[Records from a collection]
┌──

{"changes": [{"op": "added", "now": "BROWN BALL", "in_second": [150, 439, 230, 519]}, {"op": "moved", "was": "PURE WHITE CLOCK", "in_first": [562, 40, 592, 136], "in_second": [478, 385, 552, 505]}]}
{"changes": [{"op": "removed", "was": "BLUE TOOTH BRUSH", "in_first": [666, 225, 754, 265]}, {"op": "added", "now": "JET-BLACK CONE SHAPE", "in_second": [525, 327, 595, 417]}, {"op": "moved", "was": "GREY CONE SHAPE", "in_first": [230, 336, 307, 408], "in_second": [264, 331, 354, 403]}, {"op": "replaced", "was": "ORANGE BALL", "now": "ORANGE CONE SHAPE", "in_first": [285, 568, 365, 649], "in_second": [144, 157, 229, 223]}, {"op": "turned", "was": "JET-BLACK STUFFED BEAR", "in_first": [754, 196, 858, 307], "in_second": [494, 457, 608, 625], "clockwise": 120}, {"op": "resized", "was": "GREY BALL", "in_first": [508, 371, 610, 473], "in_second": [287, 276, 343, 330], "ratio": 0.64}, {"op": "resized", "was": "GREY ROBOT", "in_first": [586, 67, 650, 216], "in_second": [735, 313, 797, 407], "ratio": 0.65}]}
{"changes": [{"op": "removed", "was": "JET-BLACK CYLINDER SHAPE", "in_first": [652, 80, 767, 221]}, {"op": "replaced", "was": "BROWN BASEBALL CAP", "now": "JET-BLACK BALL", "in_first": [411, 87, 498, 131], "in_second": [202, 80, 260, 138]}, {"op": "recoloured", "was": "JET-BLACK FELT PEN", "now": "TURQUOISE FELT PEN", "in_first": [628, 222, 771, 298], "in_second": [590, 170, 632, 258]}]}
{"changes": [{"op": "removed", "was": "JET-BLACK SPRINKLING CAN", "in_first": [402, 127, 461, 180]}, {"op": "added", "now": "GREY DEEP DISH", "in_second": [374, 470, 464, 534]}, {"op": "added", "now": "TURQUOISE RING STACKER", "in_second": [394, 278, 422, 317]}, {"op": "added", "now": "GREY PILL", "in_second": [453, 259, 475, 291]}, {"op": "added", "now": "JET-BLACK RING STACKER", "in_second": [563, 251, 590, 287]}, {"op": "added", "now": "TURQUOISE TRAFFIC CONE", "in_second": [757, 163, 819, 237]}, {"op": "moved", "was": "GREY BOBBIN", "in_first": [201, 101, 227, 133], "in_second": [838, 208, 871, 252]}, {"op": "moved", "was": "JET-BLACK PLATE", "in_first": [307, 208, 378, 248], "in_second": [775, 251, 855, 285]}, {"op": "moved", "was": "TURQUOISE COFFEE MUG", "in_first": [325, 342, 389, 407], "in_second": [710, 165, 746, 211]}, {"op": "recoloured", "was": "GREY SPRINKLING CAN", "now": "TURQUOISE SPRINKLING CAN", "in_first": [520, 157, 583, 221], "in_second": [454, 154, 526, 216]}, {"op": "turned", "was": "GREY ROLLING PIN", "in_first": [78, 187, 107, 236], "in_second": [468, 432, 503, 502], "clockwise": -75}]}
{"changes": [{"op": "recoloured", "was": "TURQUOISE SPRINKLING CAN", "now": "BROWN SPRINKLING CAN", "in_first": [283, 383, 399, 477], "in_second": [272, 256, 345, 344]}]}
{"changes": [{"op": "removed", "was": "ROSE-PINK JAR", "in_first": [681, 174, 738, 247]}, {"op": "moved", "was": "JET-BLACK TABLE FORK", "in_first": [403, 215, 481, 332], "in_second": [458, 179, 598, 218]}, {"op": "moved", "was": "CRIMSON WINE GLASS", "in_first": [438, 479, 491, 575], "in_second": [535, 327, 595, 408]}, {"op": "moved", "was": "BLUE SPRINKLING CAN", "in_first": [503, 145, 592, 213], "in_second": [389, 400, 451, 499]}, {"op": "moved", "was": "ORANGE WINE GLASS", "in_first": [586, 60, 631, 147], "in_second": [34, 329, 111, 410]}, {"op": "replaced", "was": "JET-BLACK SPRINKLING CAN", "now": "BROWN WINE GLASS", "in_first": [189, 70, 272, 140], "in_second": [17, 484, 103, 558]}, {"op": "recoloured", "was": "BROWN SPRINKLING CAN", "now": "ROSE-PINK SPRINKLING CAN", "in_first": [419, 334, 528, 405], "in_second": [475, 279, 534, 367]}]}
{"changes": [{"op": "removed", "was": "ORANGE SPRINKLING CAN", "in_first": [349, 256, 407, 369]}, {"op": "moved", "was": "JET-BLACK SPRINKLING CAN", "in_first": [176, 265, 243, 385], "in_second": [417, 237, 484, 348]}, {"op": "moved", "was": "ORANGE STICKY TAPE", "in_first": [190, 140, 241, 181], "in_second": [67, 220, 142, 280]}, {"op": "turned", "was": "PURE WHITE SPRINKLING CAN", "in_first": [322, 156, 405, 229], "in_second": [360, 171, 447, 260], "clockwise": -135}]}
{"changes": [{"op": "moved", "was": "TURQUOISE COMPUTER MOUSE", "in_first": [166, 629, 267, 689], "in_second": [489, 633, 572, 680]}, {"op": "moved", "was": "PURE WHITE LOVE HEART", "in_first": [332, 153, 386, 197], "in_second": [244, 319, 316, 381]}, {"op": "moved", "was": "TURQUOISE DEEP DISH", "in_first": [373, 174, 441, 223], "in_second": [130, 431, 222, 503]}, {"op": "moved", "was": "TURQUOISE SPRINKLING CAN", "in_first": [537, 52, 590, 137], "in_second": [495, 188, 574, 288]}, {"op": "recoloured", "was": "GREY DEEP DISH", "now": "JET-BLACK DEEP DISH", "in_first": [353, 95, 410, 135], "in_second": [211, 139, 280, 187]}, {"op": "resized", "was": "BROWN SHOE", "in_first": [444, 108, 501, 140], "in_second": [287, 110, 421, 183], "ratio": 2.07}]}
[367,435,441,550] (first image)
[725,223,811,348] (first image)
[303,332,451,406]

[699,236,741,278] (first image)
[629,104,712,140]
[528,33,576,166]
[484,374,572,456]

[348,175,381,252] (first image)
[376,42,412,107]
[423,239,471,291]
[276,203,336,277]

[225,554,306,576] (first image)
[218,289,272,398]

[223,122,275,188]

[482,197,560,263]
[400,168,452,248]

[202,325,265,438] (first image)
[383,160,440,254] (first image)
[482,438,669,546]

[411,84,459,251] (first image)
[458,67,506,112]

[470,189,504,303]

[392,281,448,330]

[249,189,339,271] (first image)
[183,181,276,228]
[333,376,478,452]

└──

Print nothing but the lines from the line with "[484,374,572,456]" to the last line of the records above. Both of those lines count.

(Task answer):
[484,374,572,456]

[348,175,381,252] (first image)
[376,42,412,107]
[423,239,471,291]
[276,203,336,277]

[225,554,306,576] (first image)
[218,289,272,398]

[223,122,275,188]

[482,197,560,263]
[400,168,452,248]

[202,325,265,438] (first image)
[383,160,440,254] (first image)
[482,438,669,546]

[411,84,459,251] (first image)
[458,67,506,112]

[470,189,504,303]

[392,281,448,330]

[249,189,339,271] (first image)
[183,181,276,228]
[333,376,478,452]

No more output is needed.